*Data for the task*:
════
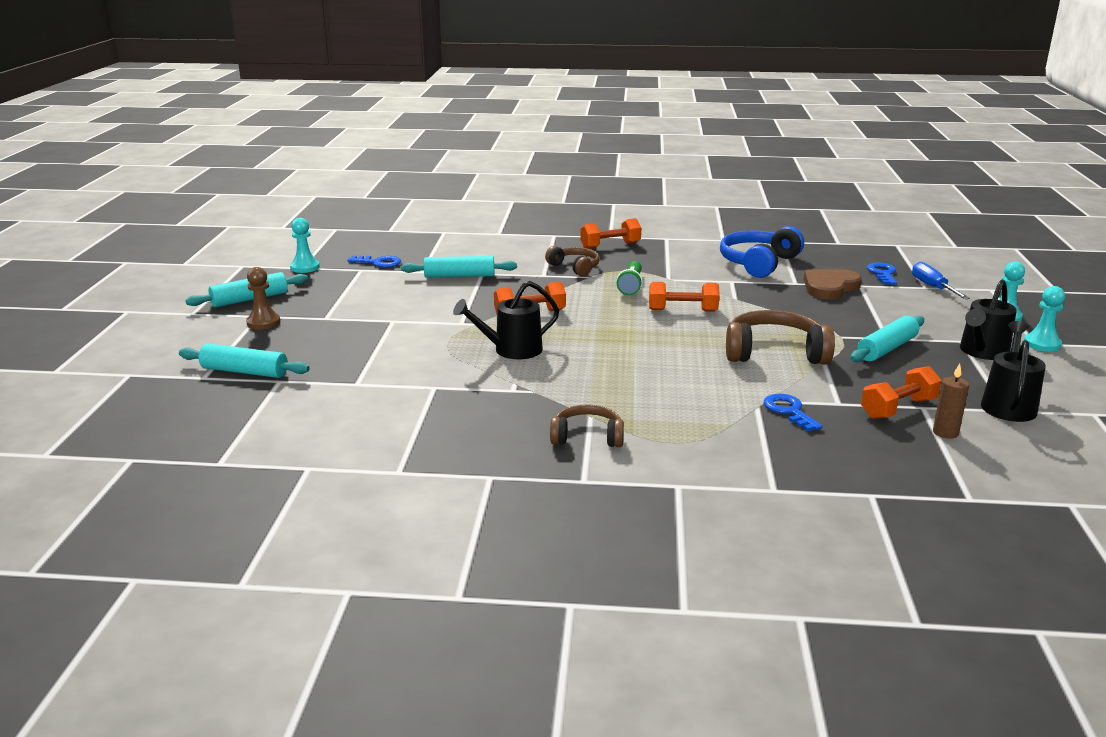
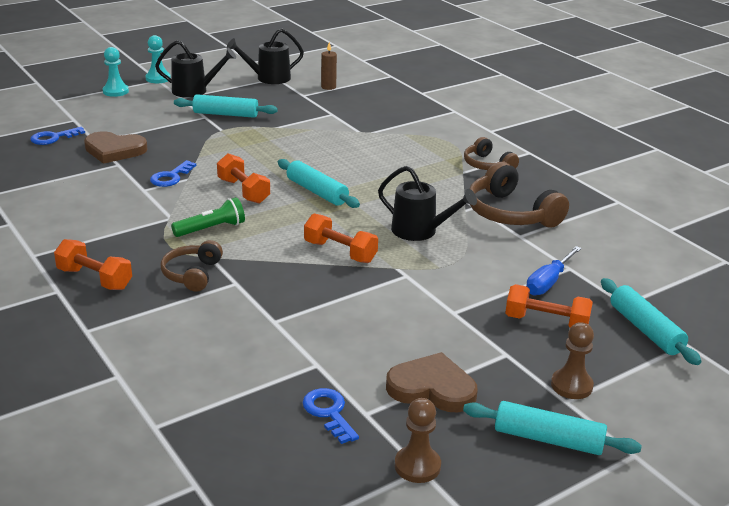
camera: 130 degrees left, 5 degrees up
(305, 267) = (417, 466): turquoise pawn -> brown pawn
(344, 289) = (432, 388): none -> brown heart
(459, 276) = (299, 331): turquoise rolling pin -> turquoise rolling pin (317, 192)
(758, 263) = (76, 189): blue headphones -> none
(774, 353) = (282, 143): brown headphones -> brown headphones (511, 213)
(789, 411) = (363, 123): blue key -> blue key (171, 177)
(898, 408) = (315, 100): orange dumbbell -> orange dumbbell (546, 322)
(932, 287) = (71, 117): blue screwdriver -> blue screwdriver (548, 282)

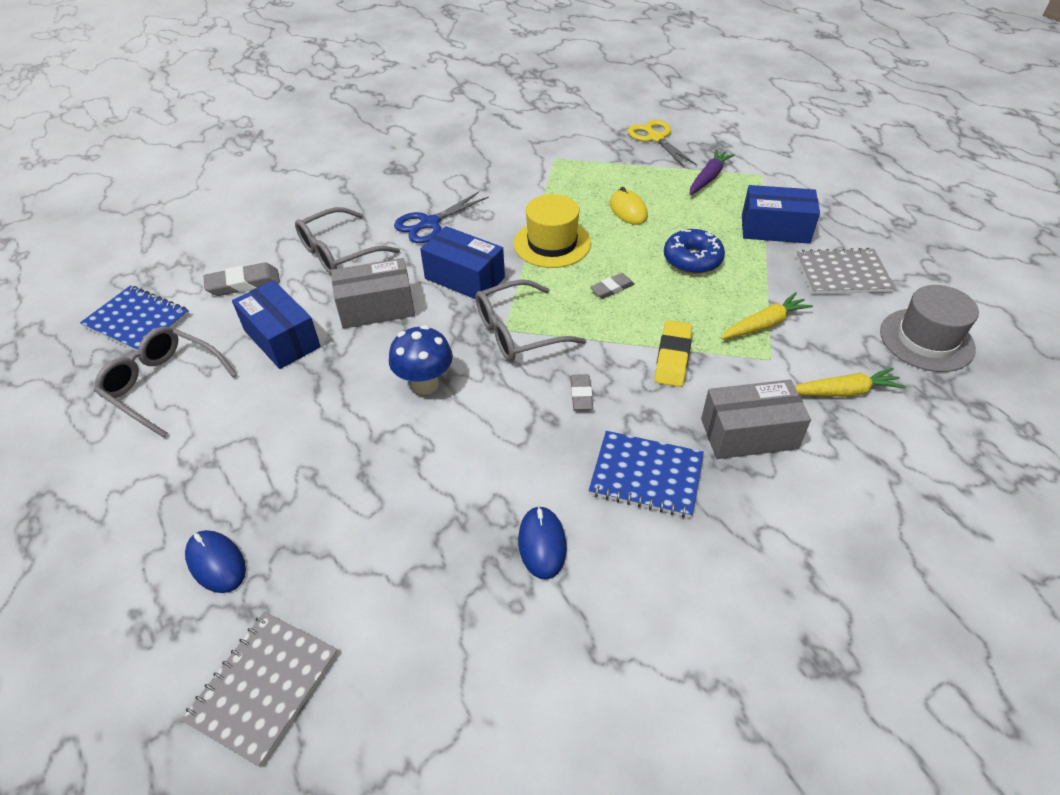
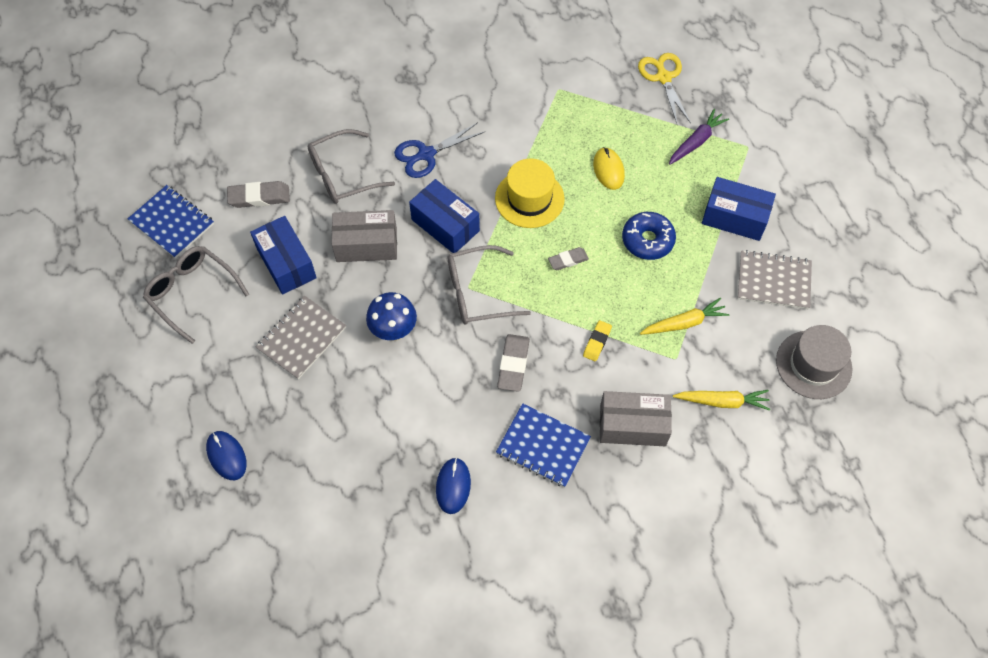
camera: 10 degrees right, 15 degrees up
(264, 687) = (253, 551): grey notebook -> grey notebook (302, 338)
(581, 395) = (513, 364): grey eraser -> grey eraser, size x1.56
(672, 357) = (597, 342): yellow eraser -> yellow eraser, size x0.64

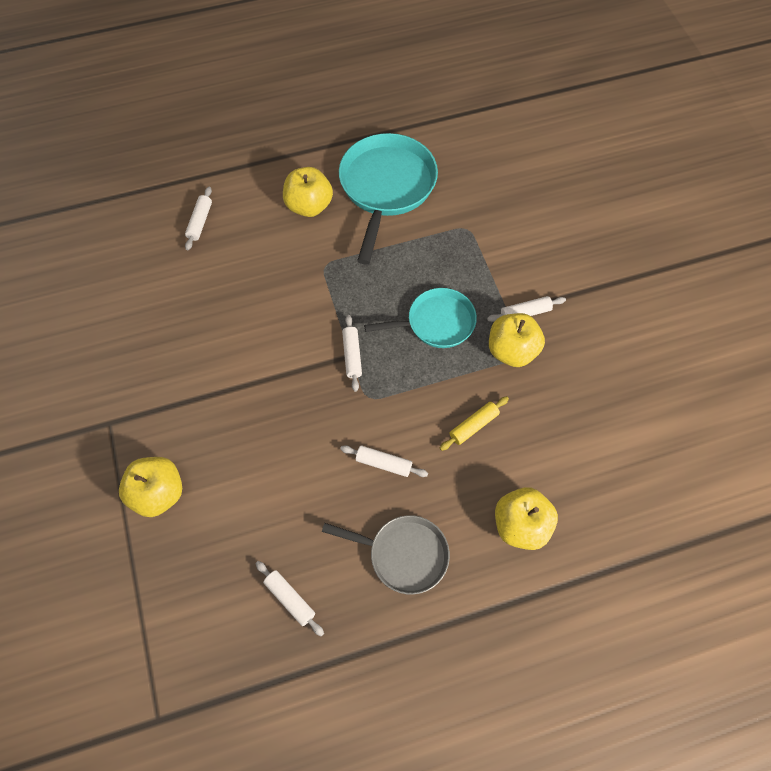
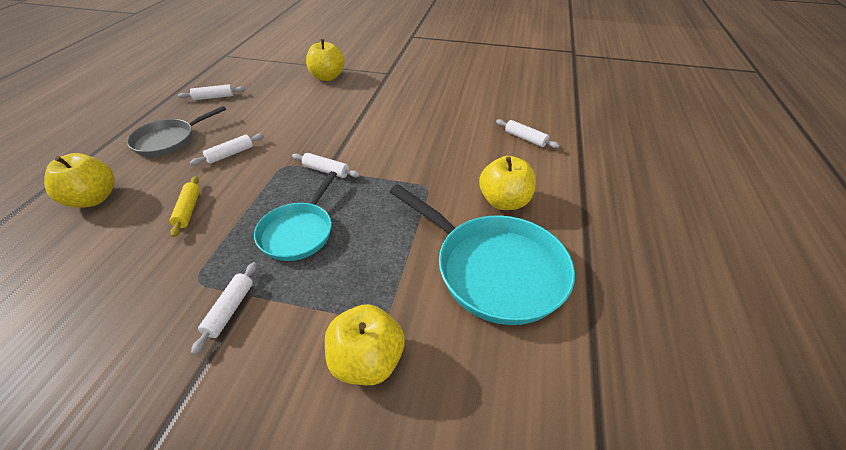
camera: 120 degrees right, 20 degrees down
(512, 351) = (209, 273): yellow apple -> yellow apple (367, 361)

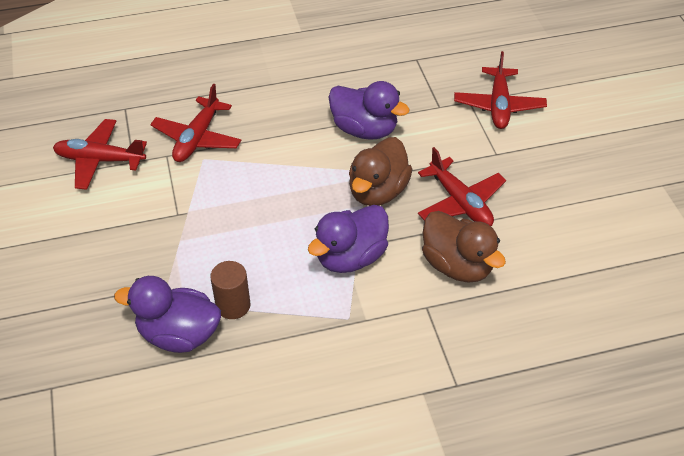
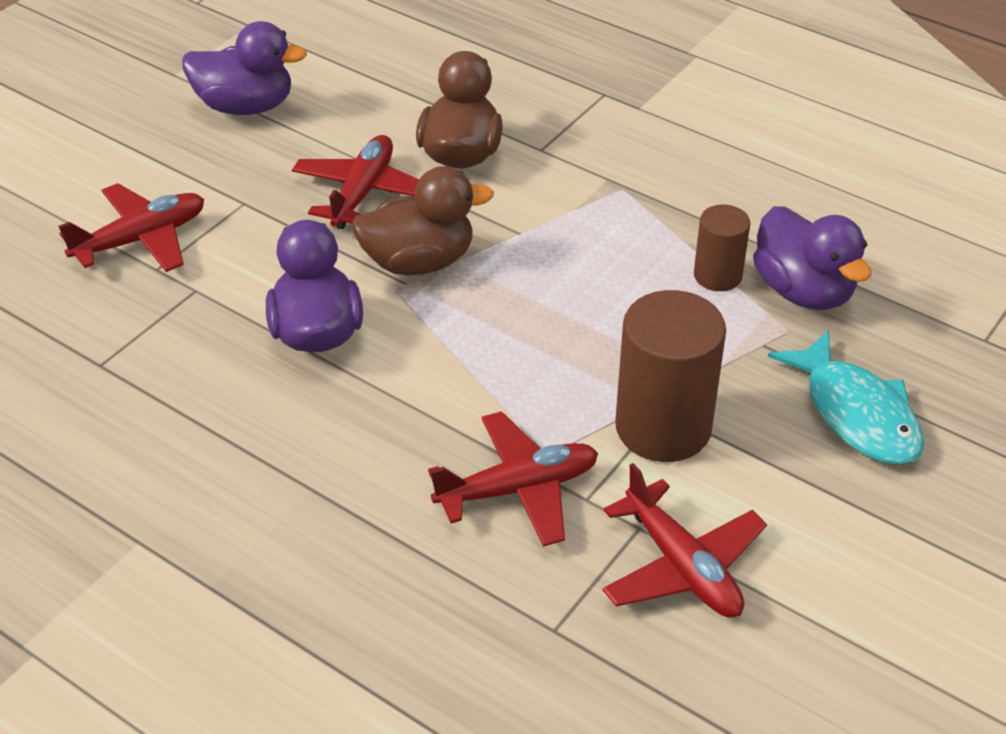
camera: 130 degrees left, 5 degrees down
(86, 283) = (856, 413): none -> turquoise fish
(169, 206) = (663, 427): none -> brown cylinder
(350, 257) = (544, 229): purple duck -> purple duck (245, 106)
════
*What the task requires*: Nothing but the lines from the first line of the data above through the line holding "(789, 411) = (363, 123): blue" may appear in the response, copied exactly and without pictures.

*Result of the task*:
camera: 130 degrees left, 5 degrees up
(305, 267) = (417, 466): turquoise pawn -> brown pawn
(344, 289) = (432, 388): none -> brown heart
(459, 276) = (299, 331): turquoise rolling pin -> turquoise rolling pin (317, 192)
(758, 263) = (76, 189): blue headphones -> none
(774, 353) = (282, 143): brown headphones -> brown headphones (511, 213)
(789, 411) = (363, 123): blue key -> blue key (171, 177)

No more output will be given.